Task details
Give only the number of lines below that contain the word "teddy".

Data shown
___
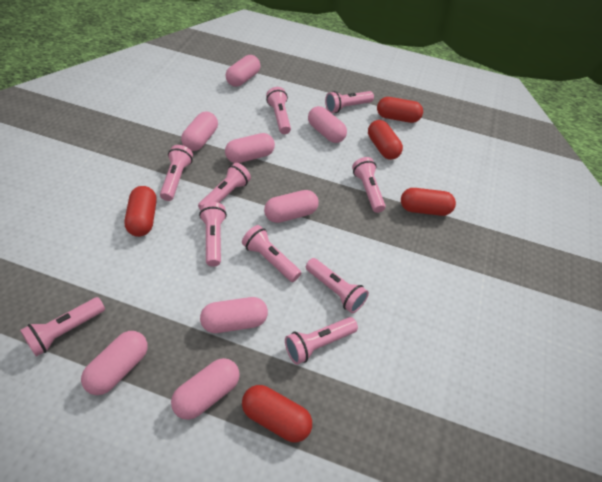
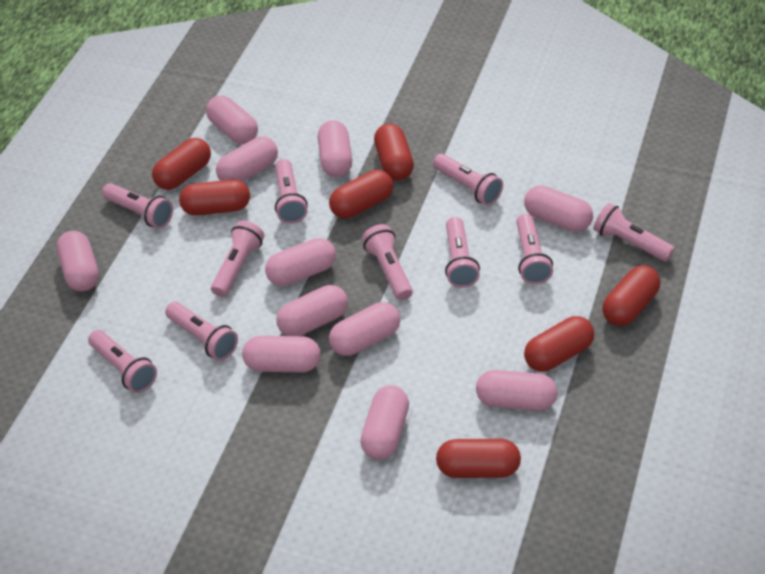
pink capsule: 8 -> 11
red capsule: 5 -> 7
___
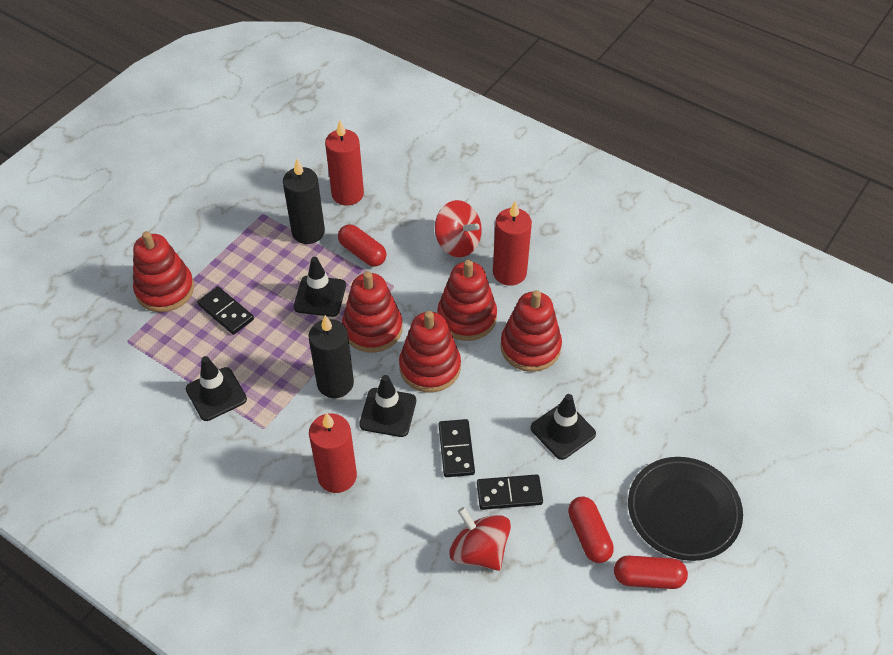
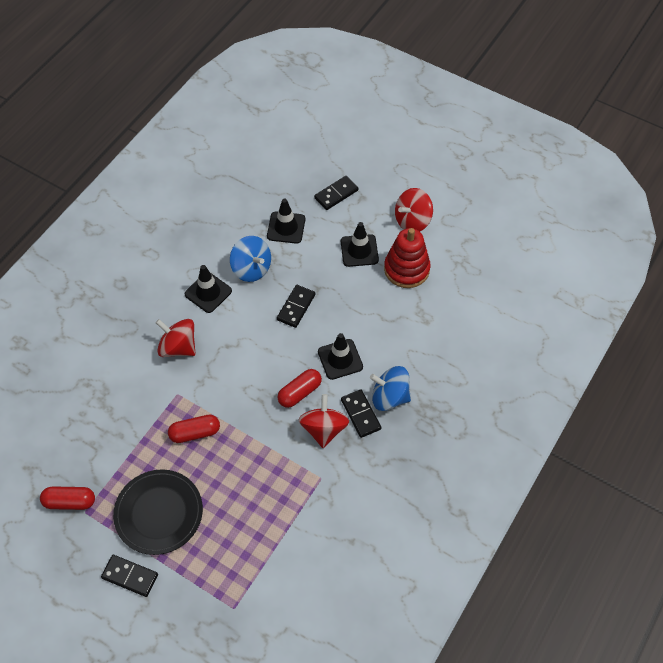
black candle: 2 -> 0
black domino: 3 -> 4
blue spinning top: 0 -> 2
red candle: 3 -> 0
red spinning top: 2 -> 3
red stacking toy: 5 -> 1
___
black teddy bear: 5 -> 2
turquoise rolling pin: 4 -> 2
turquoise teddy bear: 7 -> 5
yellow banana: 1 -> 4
___
Response for this exercise
2